-- The problem --
Your output should consist solely of the lines from the one holding "brown brick G10" to the end of the records below, inclusive, reproduced exactly and free of pictures.

-- Opening Marker --

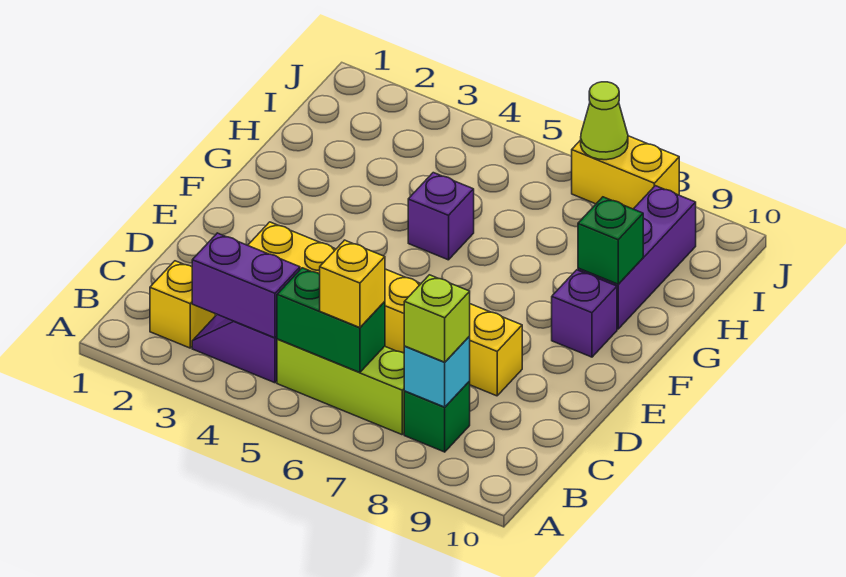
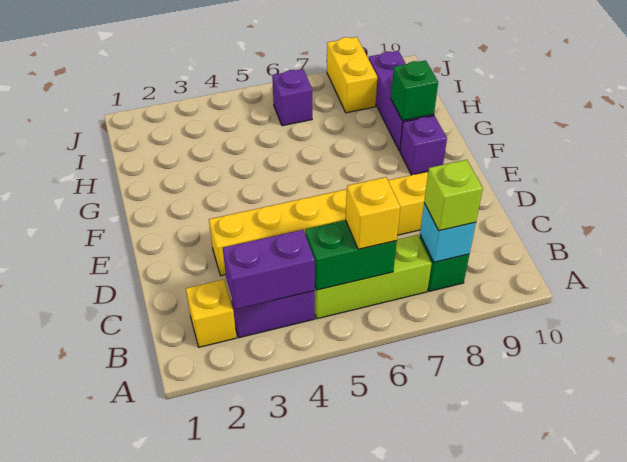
purple brick G5 level 1 -> purple brick I6 level 1
yellow brick J7:J8 level 1 -> yellow brick I8:J8 level 1
lime cone J7 level 2 -> none

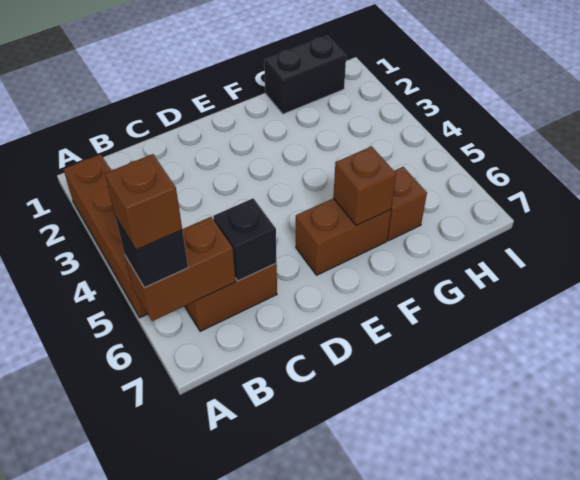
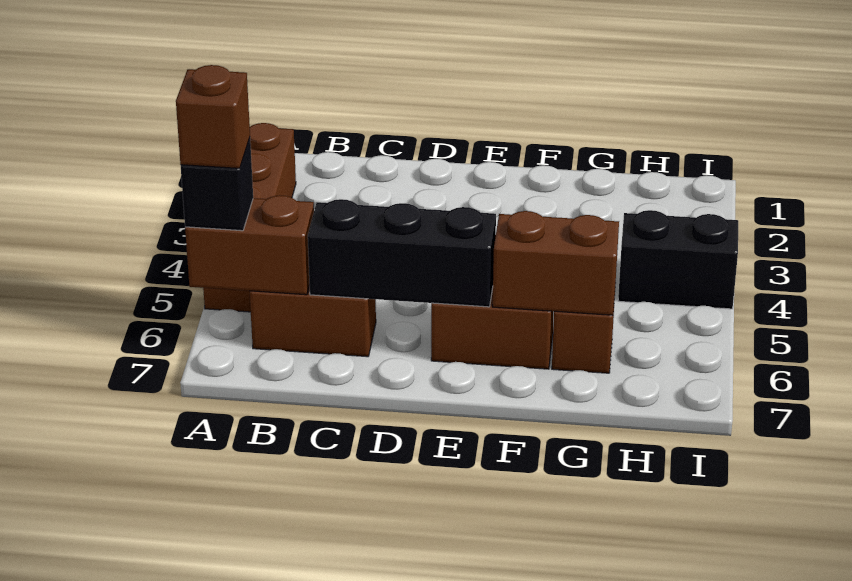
black brick C6 level 2 -> black brick C6:E6 level 2
brown brick F6 level 2 -> brown brick F6:G6 level 2
black brick G1:H1 level 1 -> black brick H4:I4 level 1

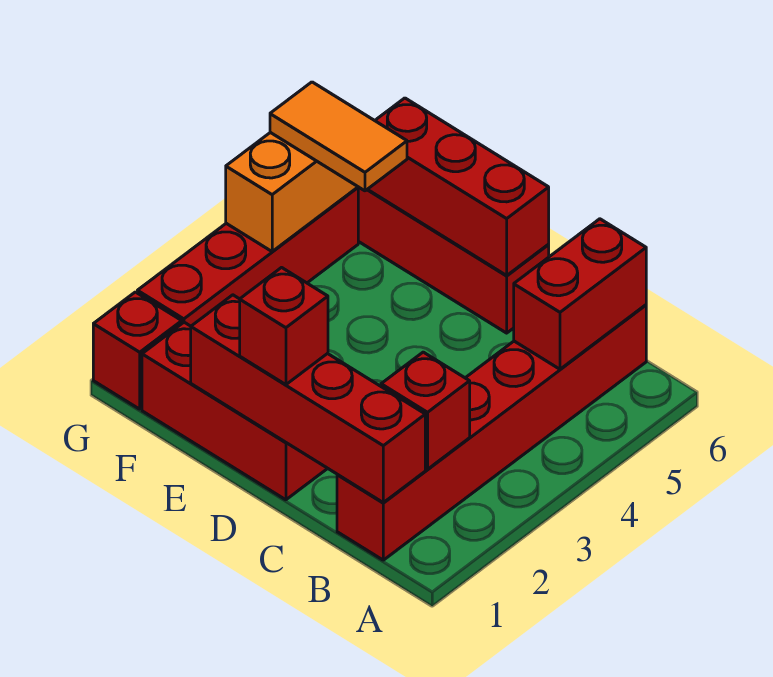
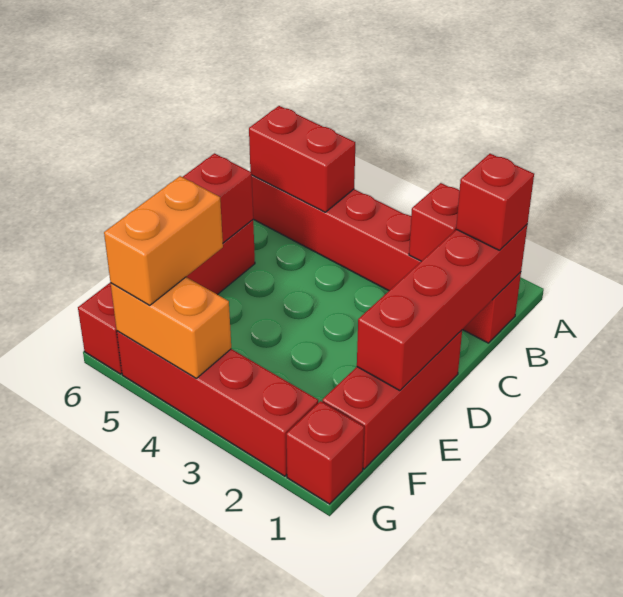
red brick D1 level 3 -> red brick B1 level 3
orange tile F5:G5 level 3 -> orange brick F5:G5 level 3

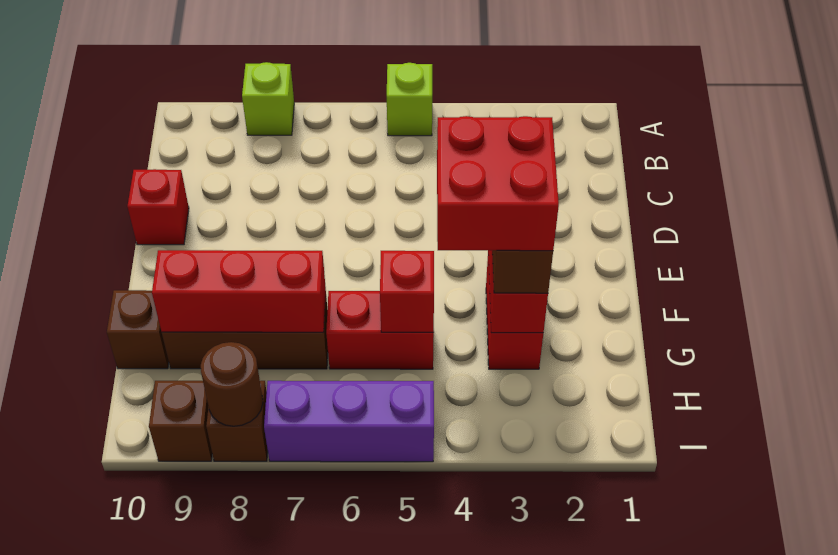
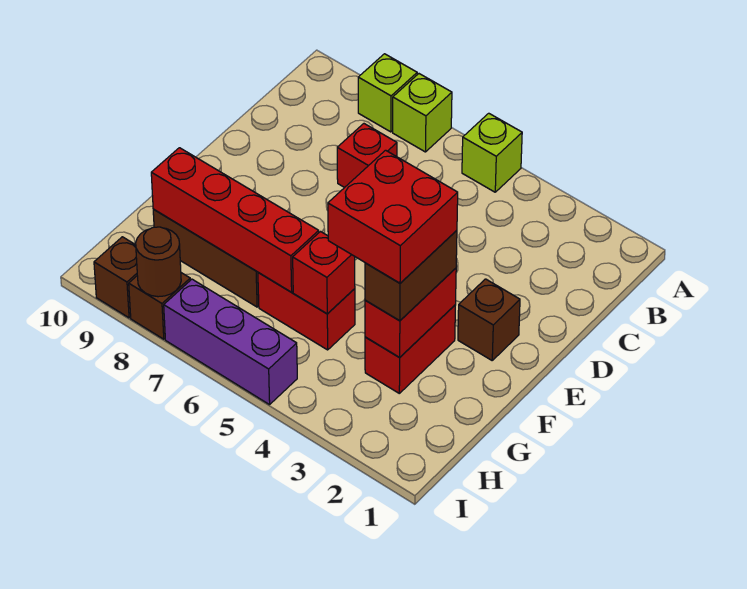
none -> lime brick A7 level 1
red brick D10 level 1 -> red brick C7 level 1
red brick G7:G9 level 2 -> red brick G6:G9 level 2
brown brick G10 level 1 -> brown brick E2 level 1

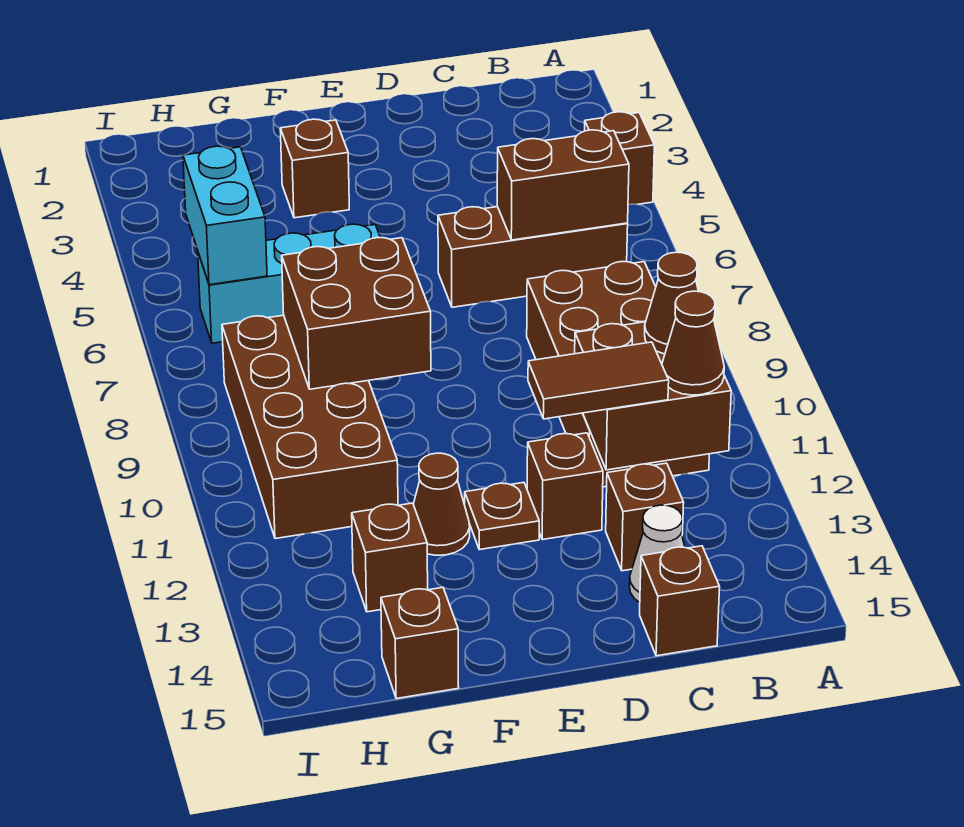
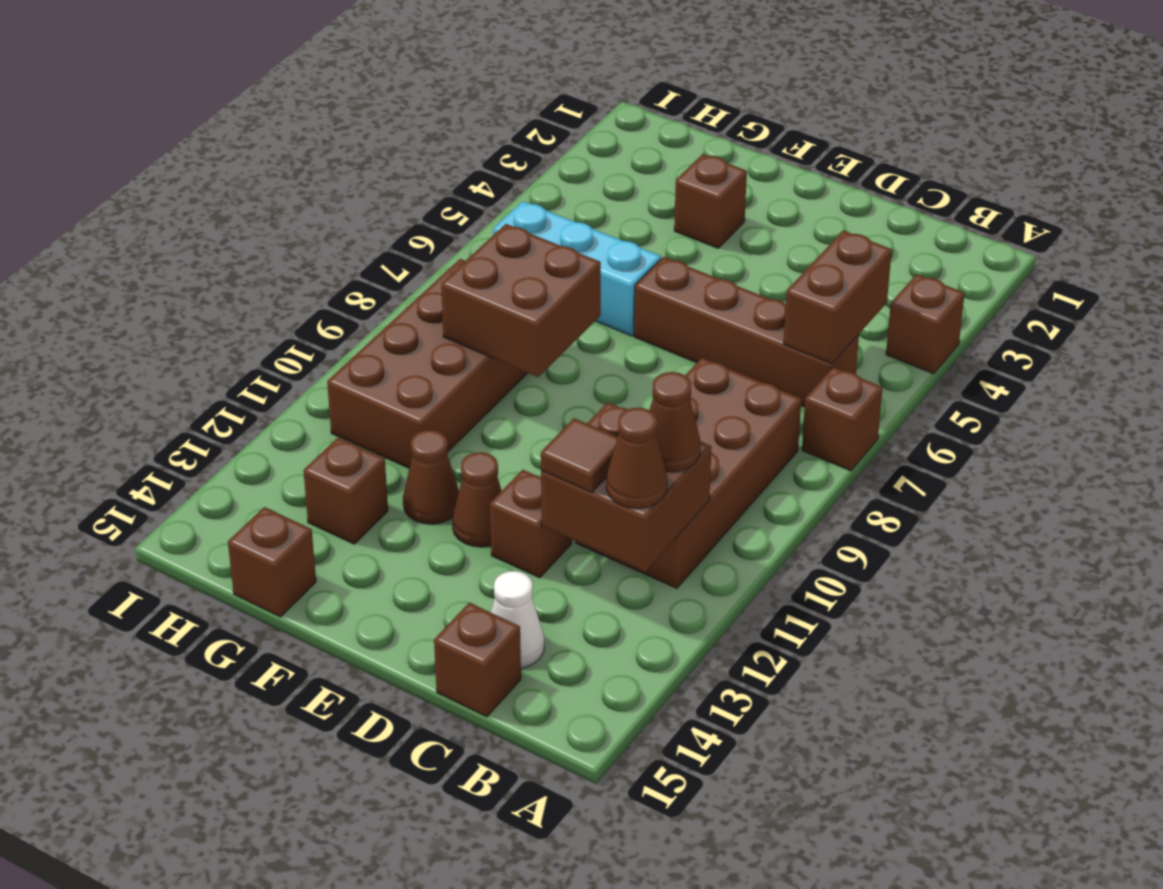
brown brick B6:D6 level 1 -> brown brick B6:E6 level 1
brown brick B6:C6 level 2 -> brown brick B5:B6 level 2
brown tile C12:D12 level 3 -> brown tile C12 level 3
brown brick C13 level 1 -> brown brick A7 level 1
brown plate E12 level 1 -> brown cone E12 level 1
cyan brick H5:H6 level 2 -> none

-- Closing Marker --

-- Final answer --
brown brick G10 level 1 -> brown brick E2 level 1

brown brick B6:D6 level 1 -> brown brick B6:E6 level 1
brown brick B6:C6 level 2 -> brown brick B5:B6 level 2
brown tile C12:D12 level 3 -> brown tile C12 level 3
brown brick C13 level 1 -> brown brick A7 level 1
brown plate E12 level 1 -> brown cone E12 level 1
cyan brick H5:H6 level 2 -> none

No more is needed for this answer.